►
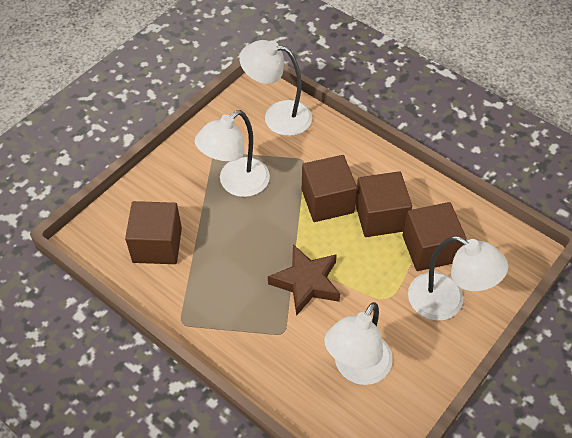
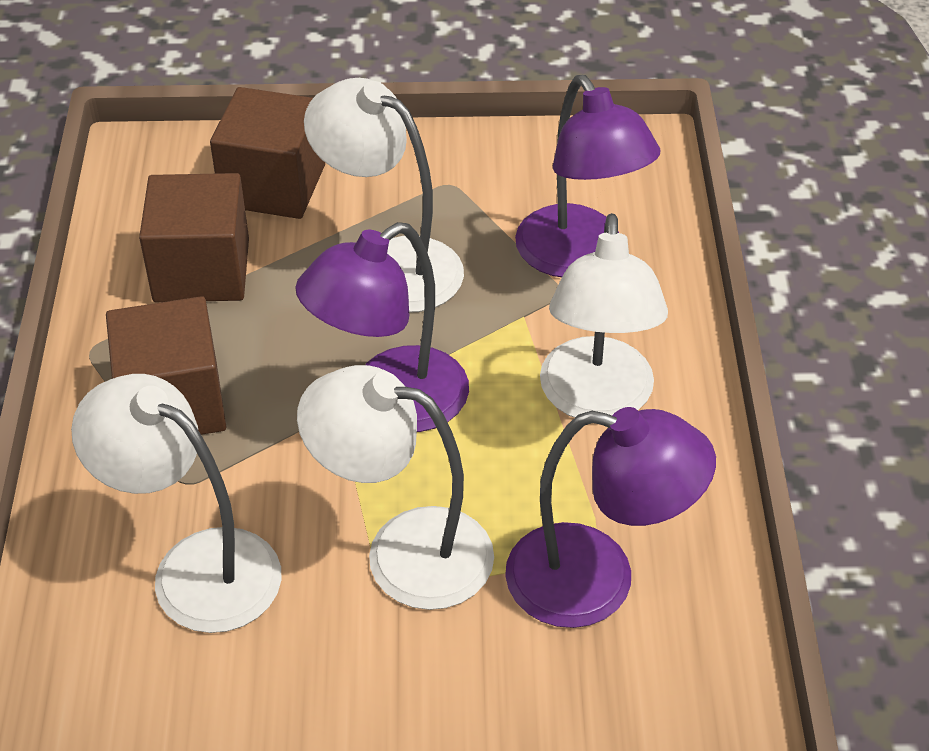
brown cube: 4 -> 3
brown star: 1 -> 0
purple lamp: 0 -> 3

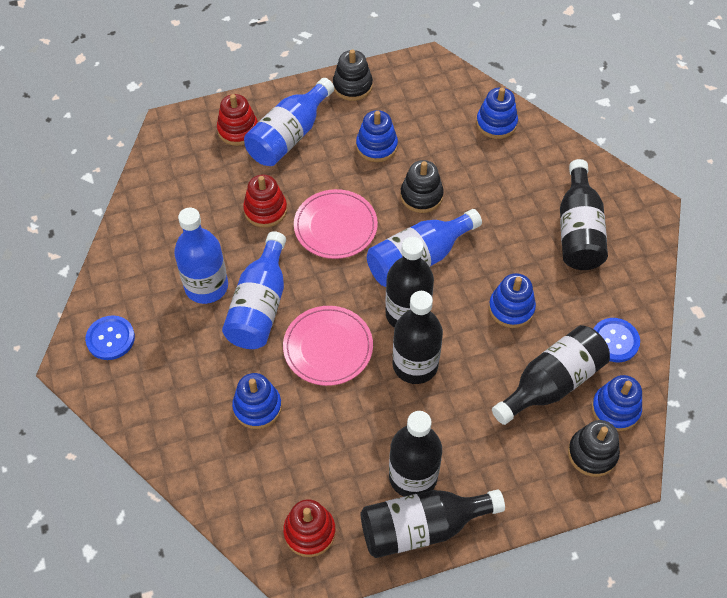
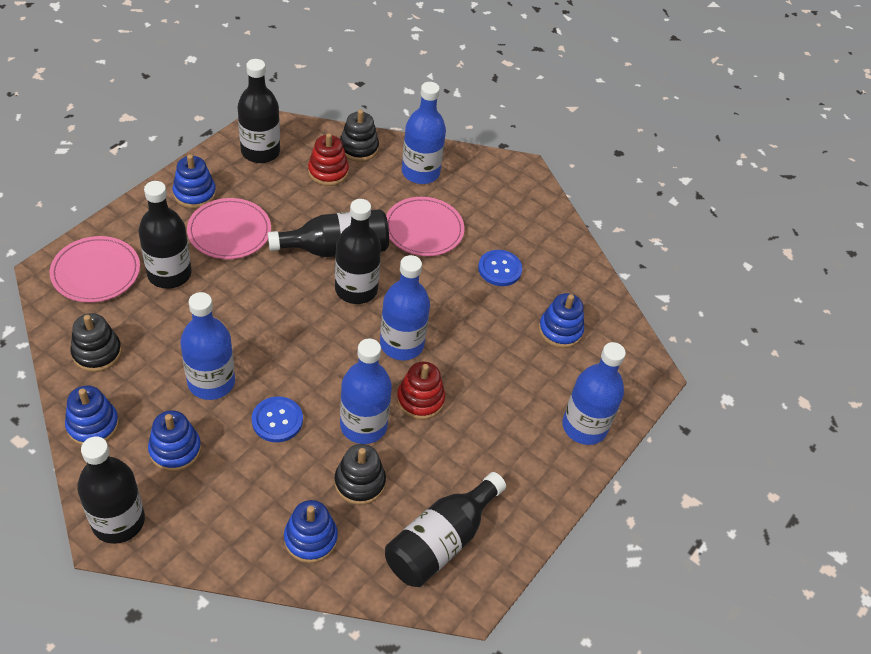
blue bottle: 4 -> 5
pink plate: 2 -> 3
red stacking toy: 3 -> 2

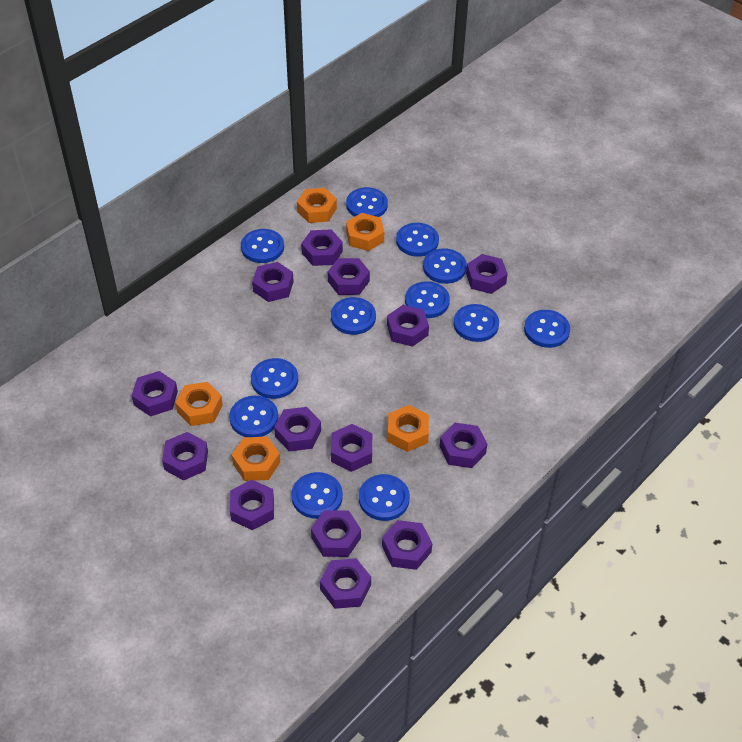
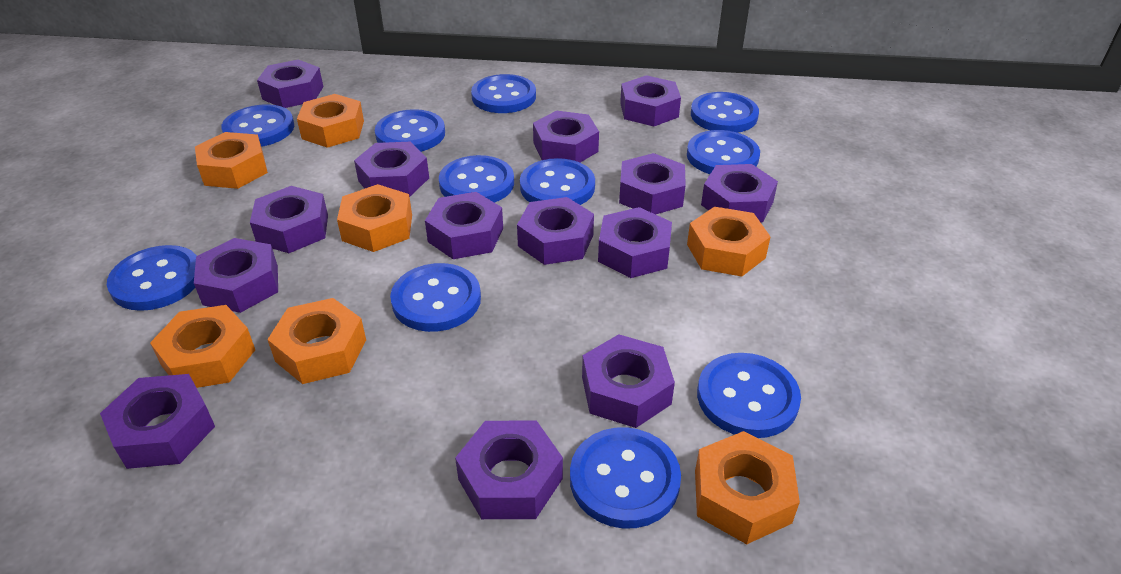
blue button: 12 -> 11
orange nut: 5 -> 7

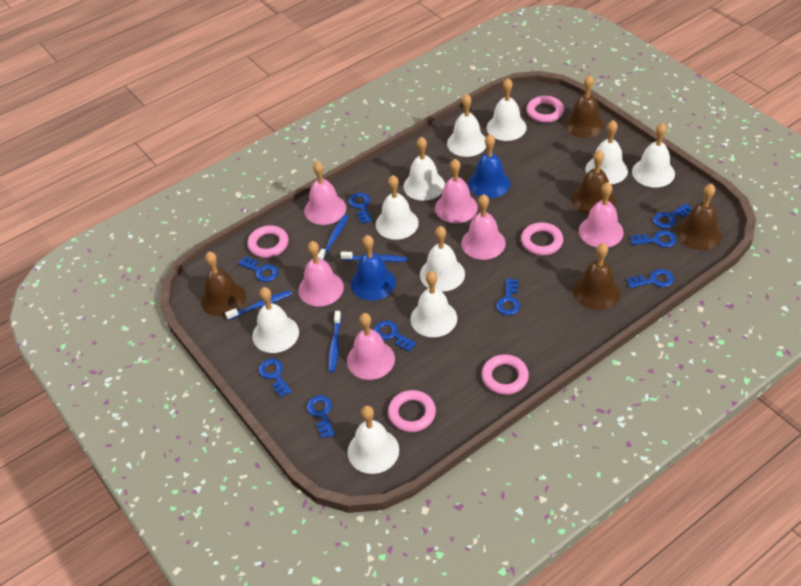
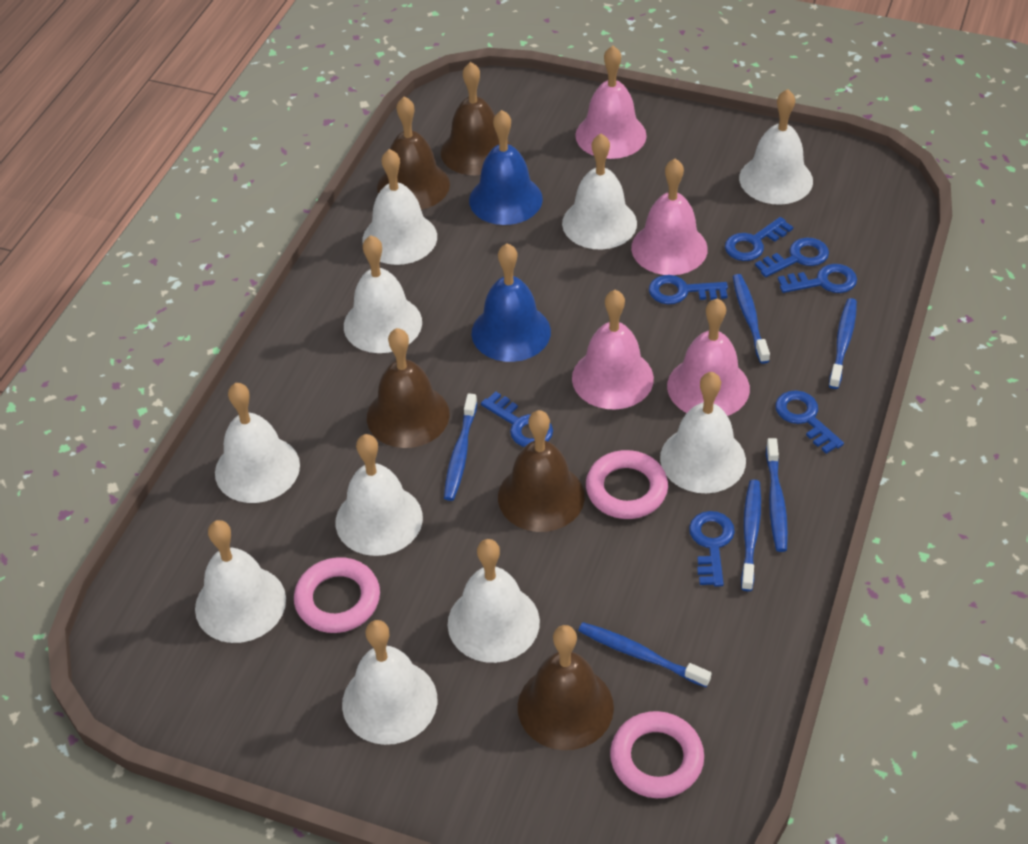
blue key: 9 -> 7
blue toothbrush: 4 -> 6
pink bell: 6 -> 4
pink ring: 5 -> 3

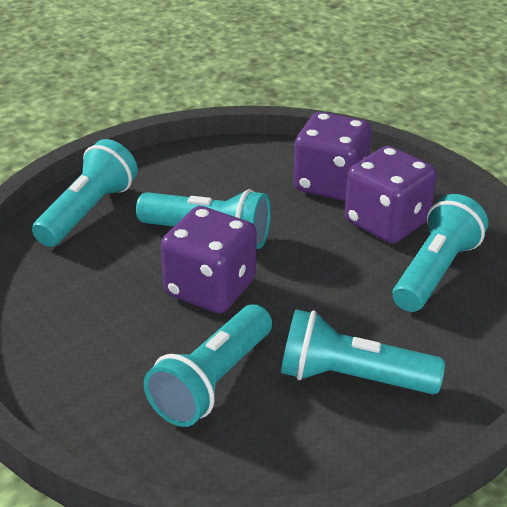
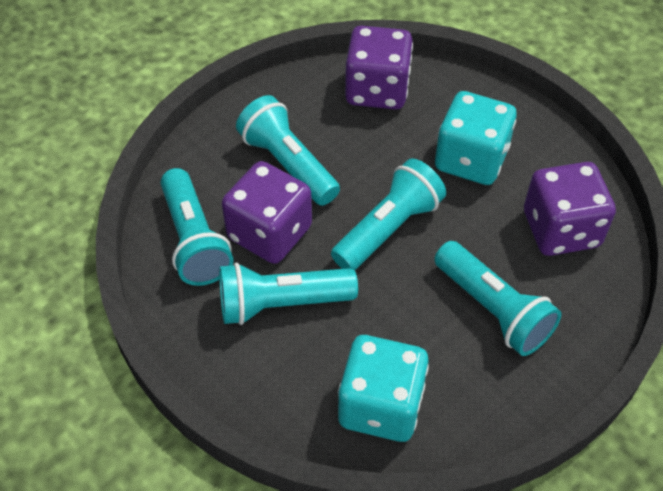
turquoise dice: 0 -> 2

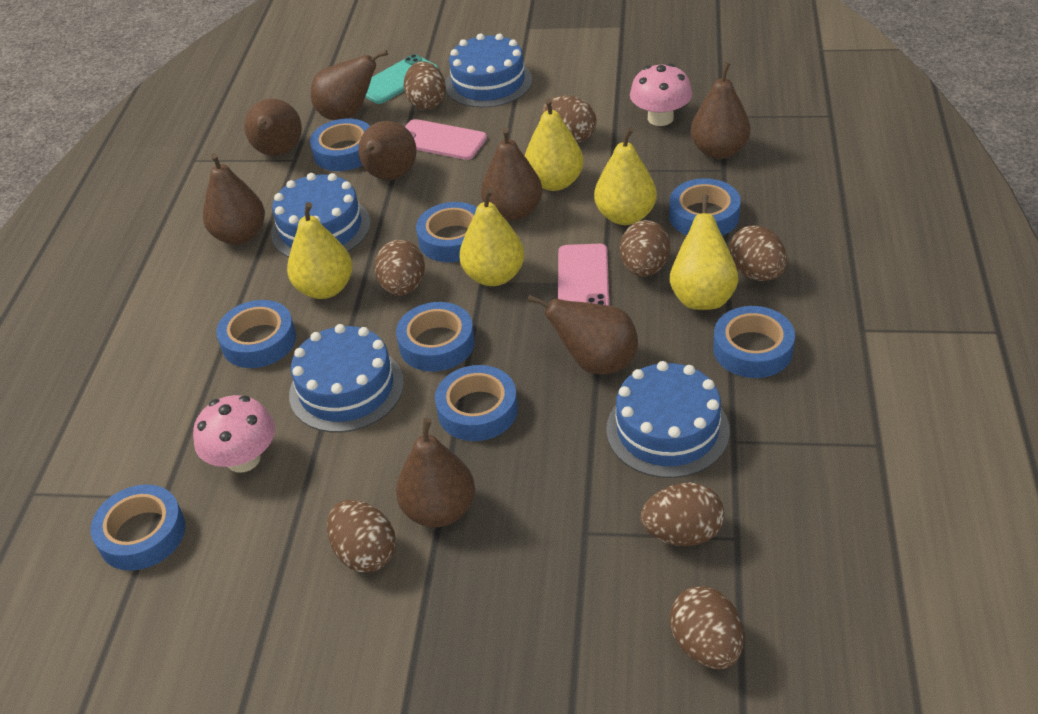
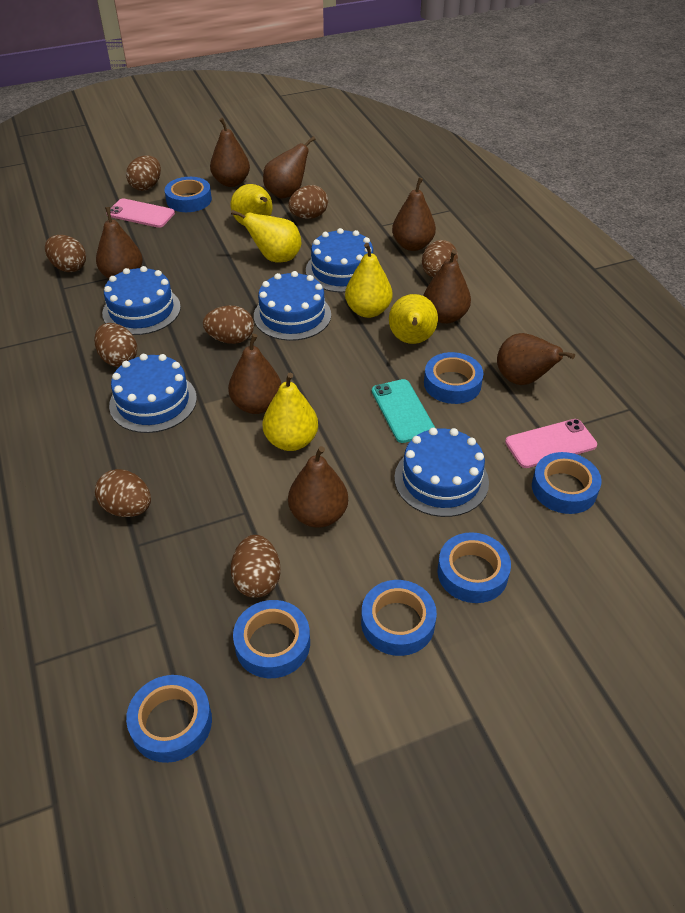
blue cake: 4 -> 5
blue tape: 8 -> 7
pink mushroom: 2 -> 0

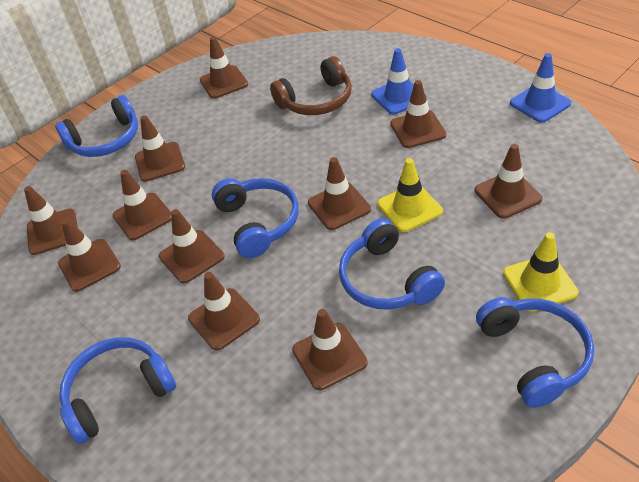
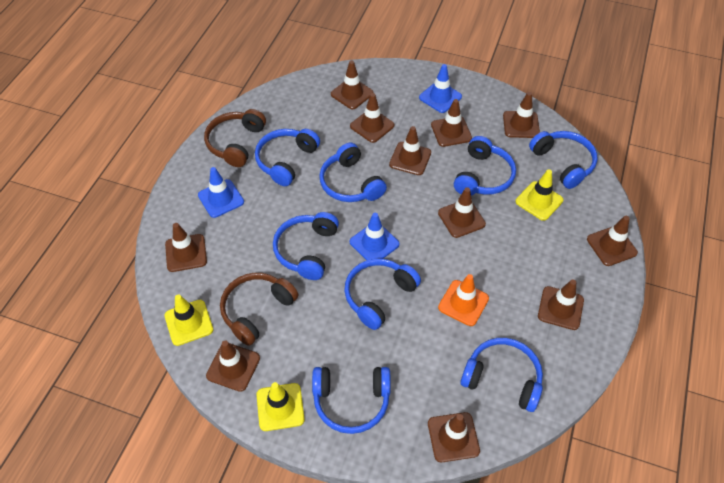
blue headphones: 5 -> 8
blue traffic cone: 2 -> 3
brown headphones: 1 -> 2
orange traffic cone: 0 -> 1
yellow traffic cone: 2 -> 3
◄
• **What to produce**:
None of the lines before the one containing "blue headphones: 5 -> 8" belong in the answer; reproduce that line and all later lines of the records exactly.

• **Response to the task**:
blue headphones: 5 -> 8
blue traffic cone: 2 -> 3
brown headphones: 1 -> 2
orange traffic cone: 0 -> 1
yellow traffic cone: 2 -> 3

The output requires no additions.